(Items from a data source)
"""

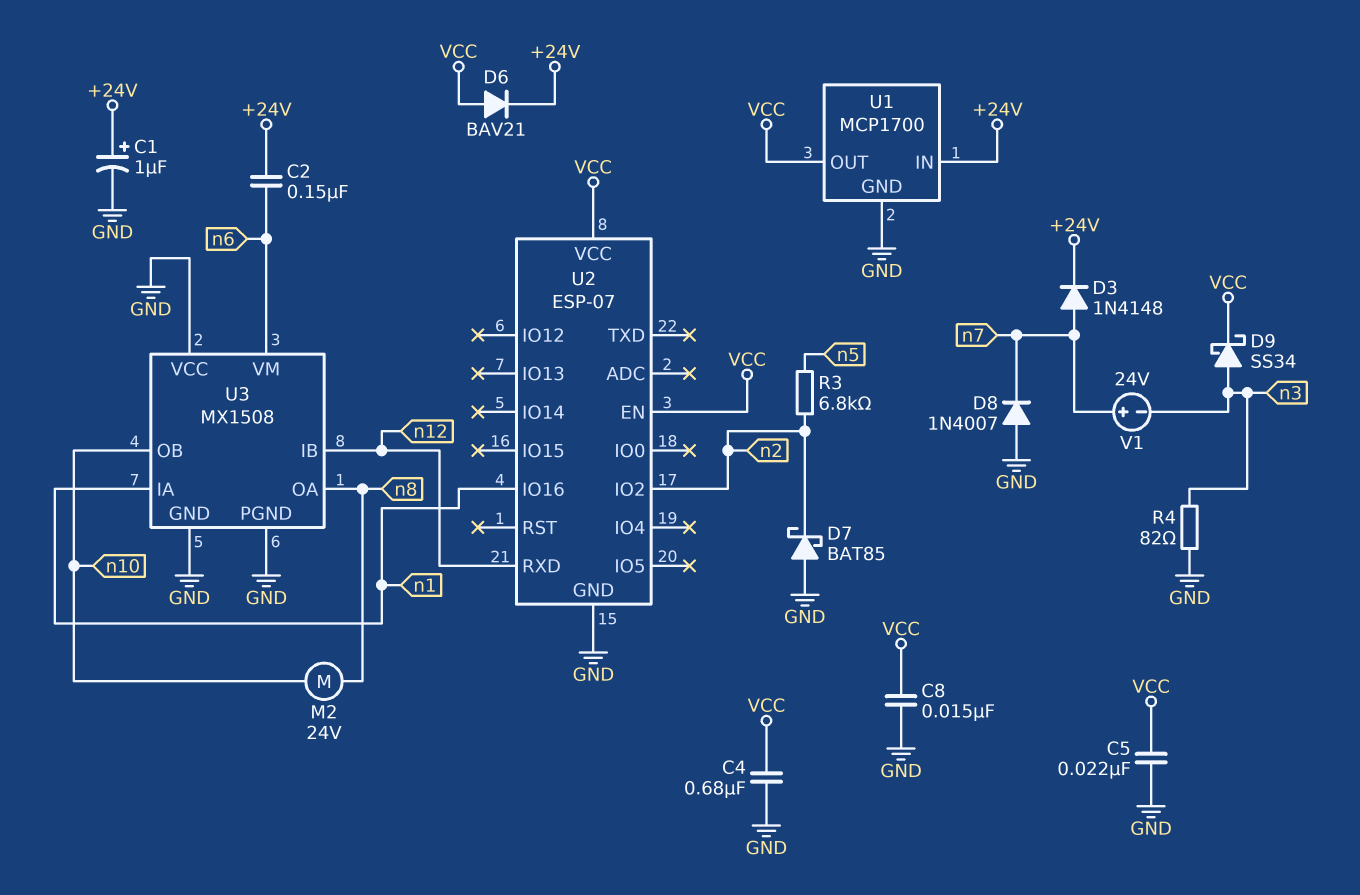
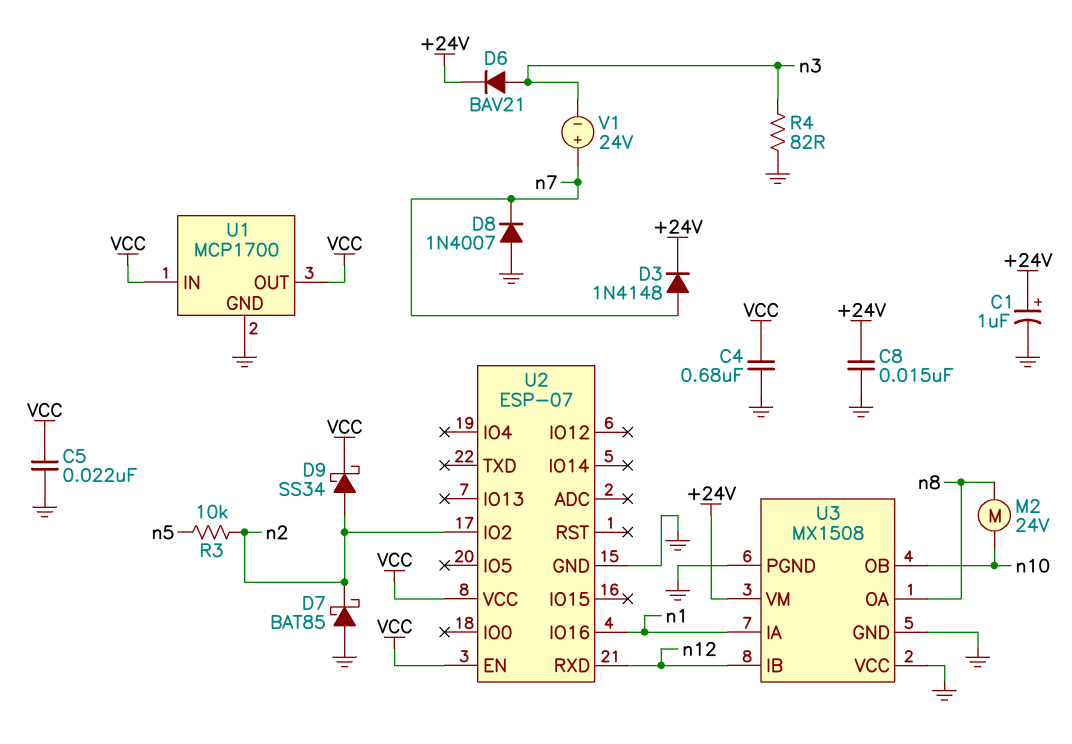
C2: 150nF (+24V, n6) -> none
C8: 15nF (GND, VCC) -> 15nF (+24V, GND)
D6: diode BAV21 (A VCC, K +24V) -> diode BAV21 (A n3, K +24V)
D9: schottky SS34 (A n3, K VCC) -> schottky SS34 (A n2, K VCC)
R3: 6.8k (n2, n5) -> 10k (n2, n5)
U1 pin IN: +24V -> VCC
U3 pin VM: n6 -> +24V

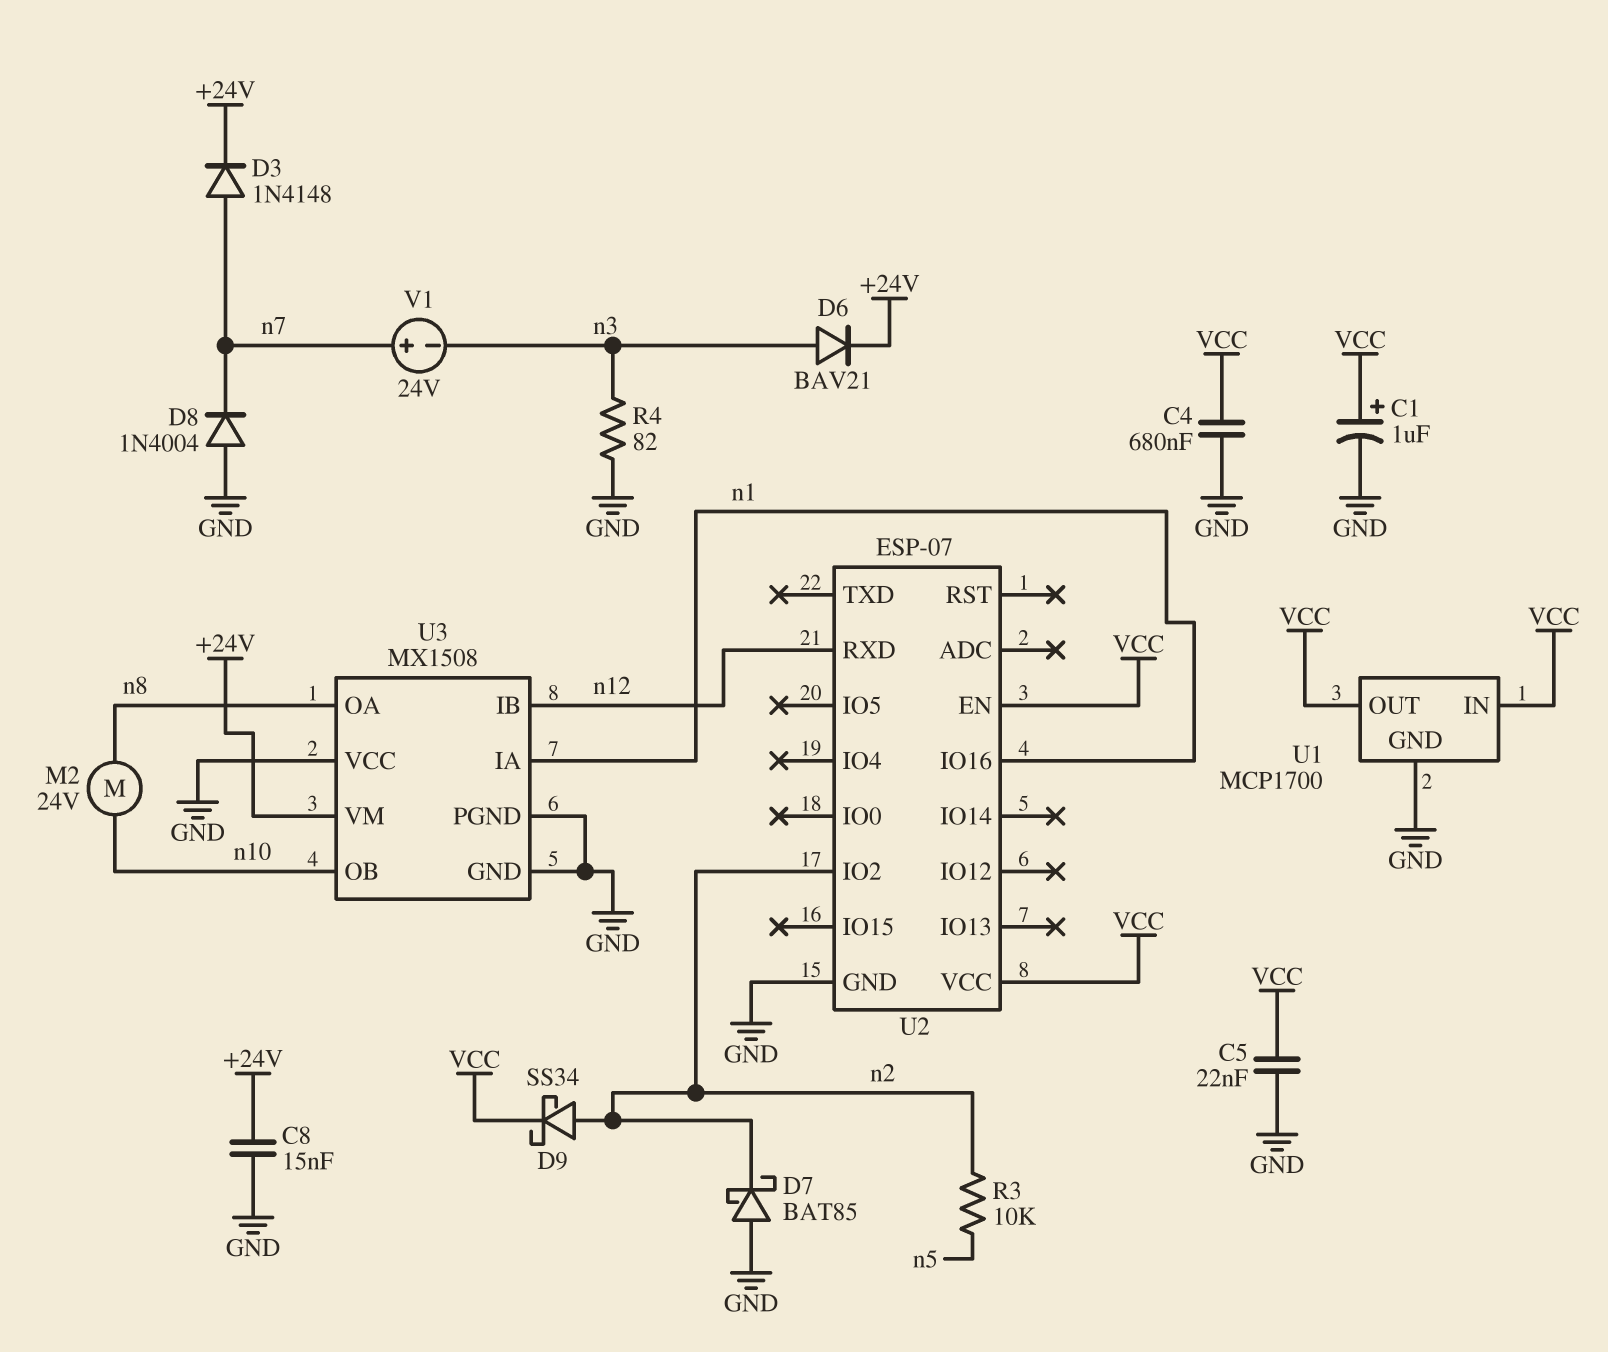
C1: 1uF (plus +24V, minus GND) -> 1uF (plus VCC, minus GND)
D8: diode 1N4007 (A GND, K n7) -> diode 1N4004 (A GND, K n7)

"""

▶ _Problem statement_:
The answer must be the lines from the one containing "C1: 1uF (plus" through the last line of the records, written out exactly; please include nothing more.

▶ _Response to the task_:
C1: 1uF (plus +24V, minus GND) -> 1uF (plus VCC, minus GND)
D8: diode 1N4007 (A GND, K n7) -> diode 1N4004 (A GND, K n7)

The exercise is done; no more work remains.